▸ **Prompt**
Look for the line with "black star: (51, 375) -> (38, 281), size x0.6"; please transcribe it and every later line in the entries exactly, up to the end, leaving pictures out.

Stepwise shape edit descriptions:
┄┄┄┄┄┄
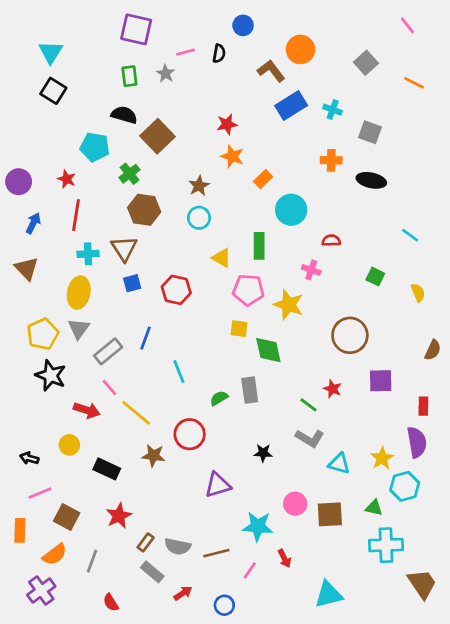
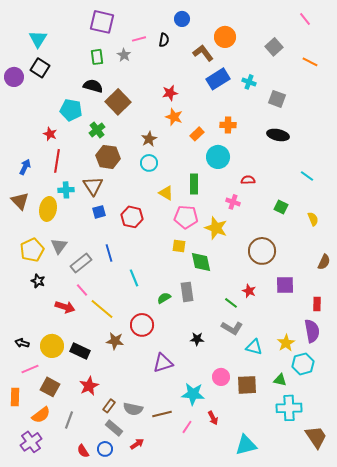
orange cross: (331, 160) -> (228, 125), moved
purple circle: (19, 182) -> (14, 77), moved
yellow ellipse: (79, 293) -> (48, 209), moved
blue line: (146, 338) -> (109, 253), turned -36
black star: (51, 375) -> (38, 281), size x0.6
yellow circle: (69, 445) -> (52, 346), moved, size x1.5
blue circle: (224, 605) -> (105, 449), moved

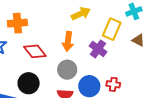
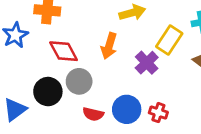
gray circle: (67, 70) -> (79, 81), moved

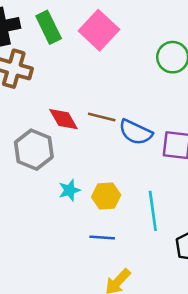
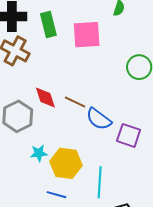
pink square: (99, 30) -> (87, 35), turned 32
yellow hexagon: (106, 196) -> (66, 163), size x1.4

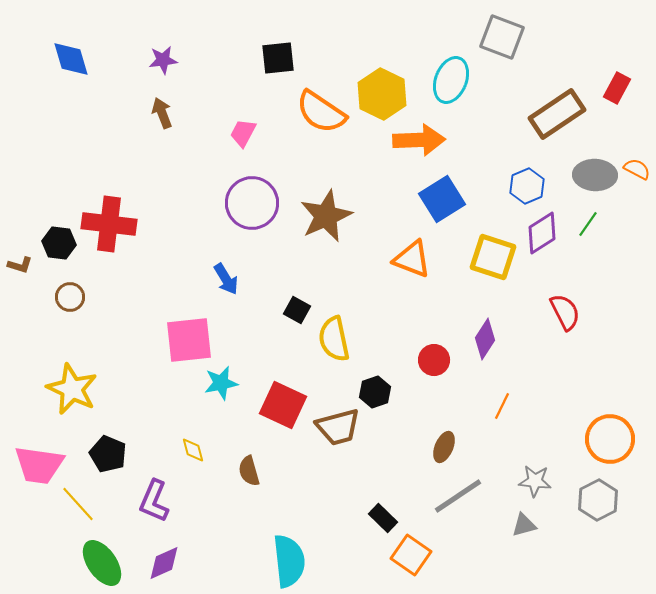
┄┄┄┄┄┄
▸ **Result of this task**
black star: (51, 375) -> (38, 281), size x0.6
yellow circle: (69, 445) -> (52, 346), moved, size x1.5
blue circle: (224, 605) -> (105, 449), moved

gray circle: (67, 70) -> (79, 81), moved

pink square: (99, 30) -> (87, 35), turned 32
yellow hexagon: (106, 196) -> (66, 163), size x1.4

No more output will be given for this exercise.